Task to complete => A single number is wanted: how many lines of the data include the string "black".

Given records: Begin

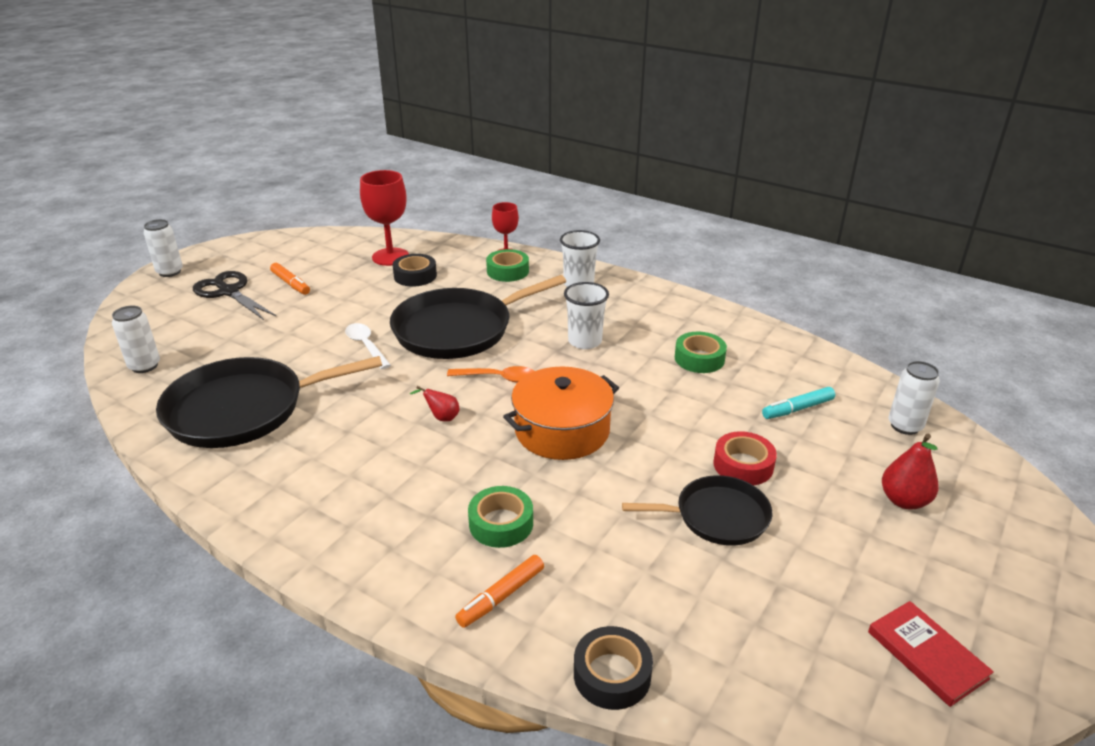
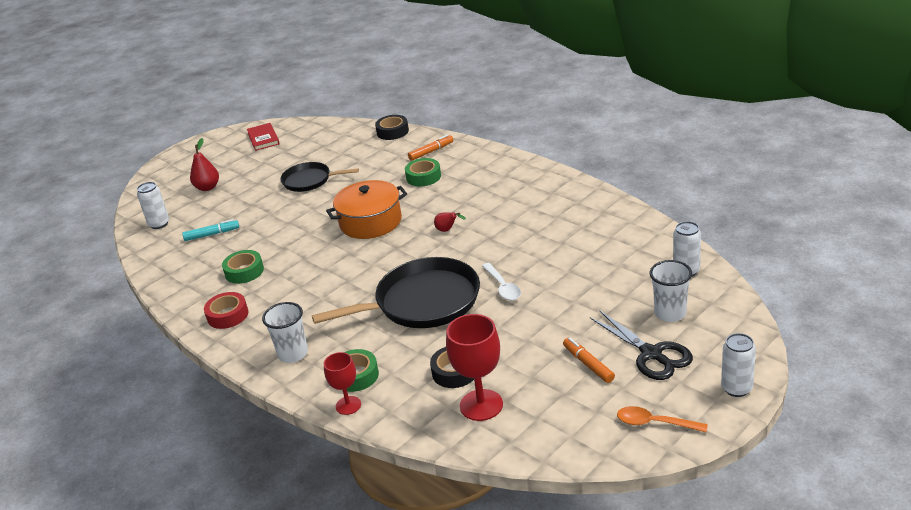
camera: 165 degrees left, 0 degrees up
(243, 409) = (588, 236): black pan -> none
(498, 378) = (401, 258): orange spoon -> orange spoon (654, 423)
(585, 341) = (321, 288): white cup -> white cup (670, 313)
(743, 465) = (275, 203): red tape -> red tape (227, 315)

Given records: End
Given records: Begin

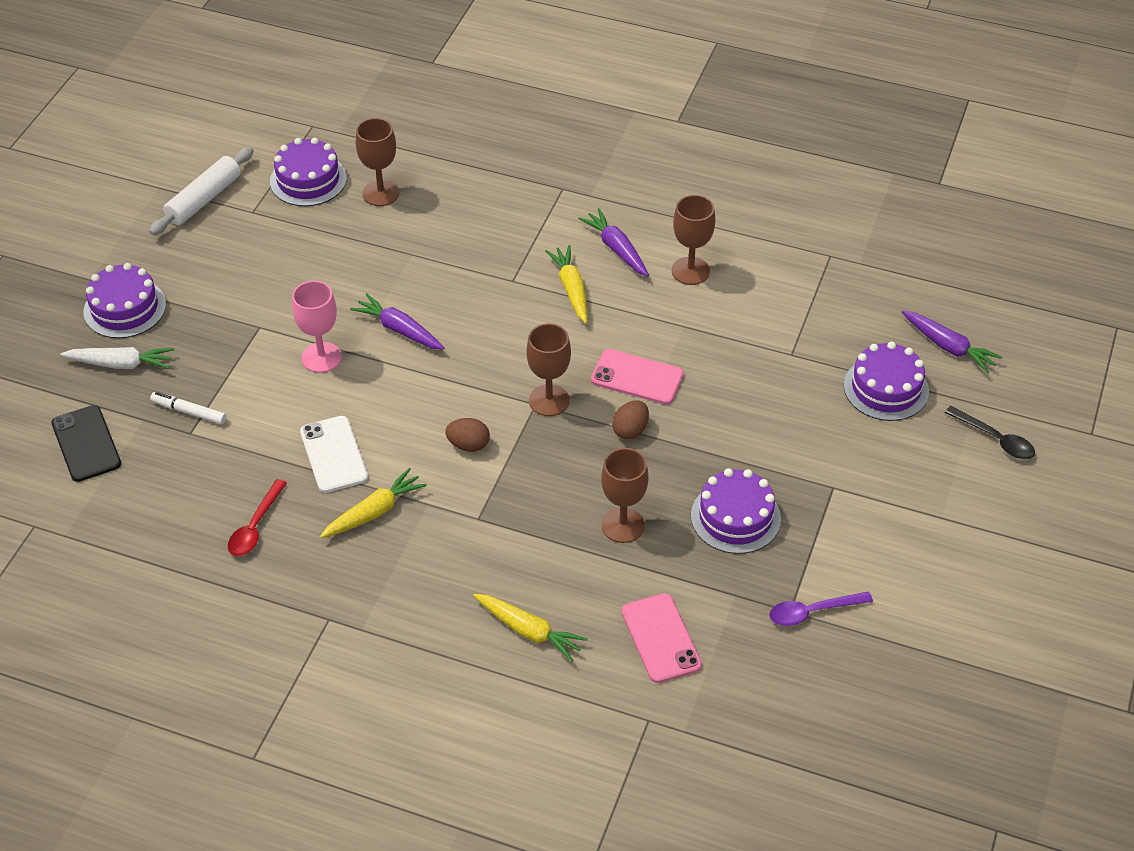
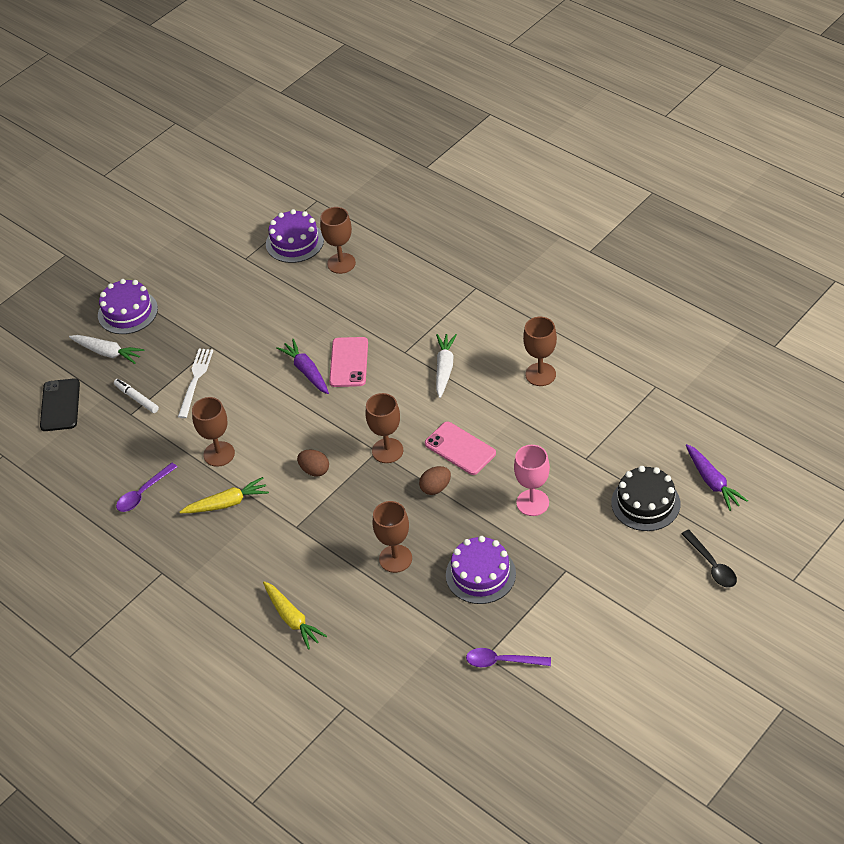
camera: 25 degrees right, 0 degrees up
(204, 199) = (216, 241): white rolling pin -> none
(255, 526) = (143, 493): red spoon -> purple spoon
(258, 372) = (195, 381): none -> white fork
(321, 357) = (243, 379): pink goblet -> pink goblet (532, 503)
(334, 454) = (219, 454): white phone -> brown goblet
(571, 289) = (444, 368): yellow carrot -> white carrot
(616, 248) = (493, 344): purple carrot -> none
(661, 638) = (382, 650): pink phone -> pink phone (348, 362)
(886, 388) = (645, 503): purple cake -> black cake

Given records: End

Reply => 2